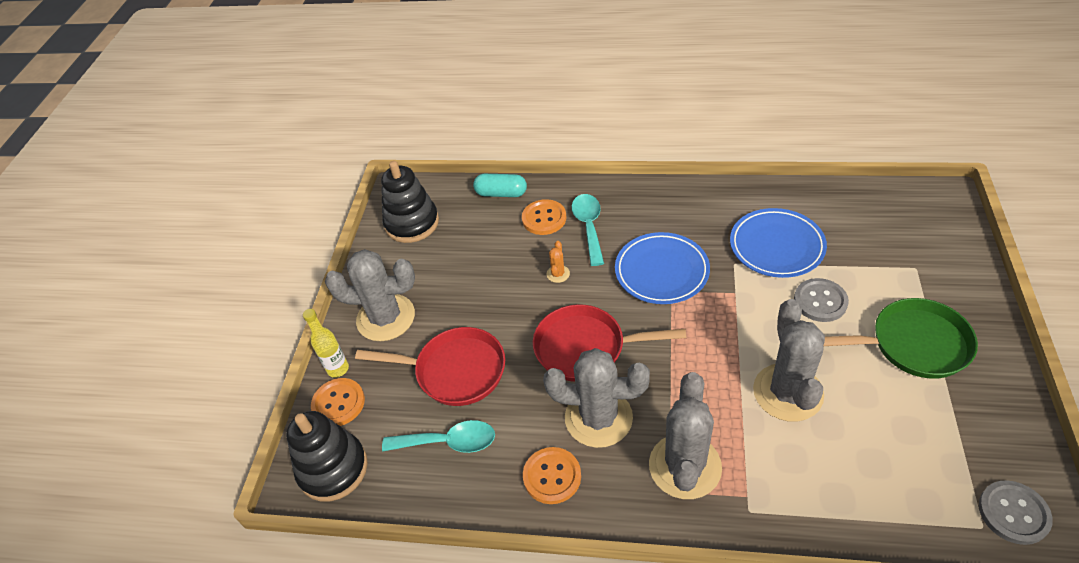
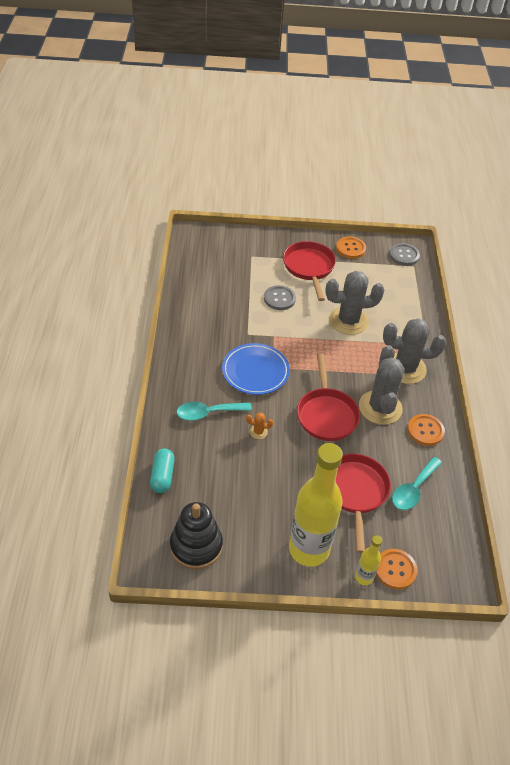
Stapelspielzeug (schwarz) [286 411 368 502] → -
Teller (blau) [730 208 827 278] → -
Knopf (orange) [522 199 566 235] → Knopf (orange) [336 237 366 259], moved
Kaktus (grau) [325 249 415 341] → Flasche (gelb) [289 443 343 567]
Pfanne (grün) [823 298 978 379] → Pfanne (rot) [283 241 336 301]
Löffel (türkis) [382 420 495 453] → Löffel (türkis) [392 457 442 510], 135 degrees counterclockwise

HOW TO COMPLETE THIS TASK.
Set down the lines of the records above exactly, apart from the pictures.

OUTPUT.
Stapelspielzeug (schwarz) [286 411 368 502] → -
Teller (blau) [730 208 827 278] → -
Knopf (orange) [522 199 566 235] → Knopf (orange) [336 237 366 259], moved
Kaktus (grau) [325 249 415 341] → Flasche (gelb) [289 443 343 567]
Pfanne (grün) [823 298 978 379] → Pfanne (rot) [283 241 336 301]
Löffel (türkis) [382 420 495 453] → Löffel (türkis) [392 457 442 510], 135 degrees counterclockwise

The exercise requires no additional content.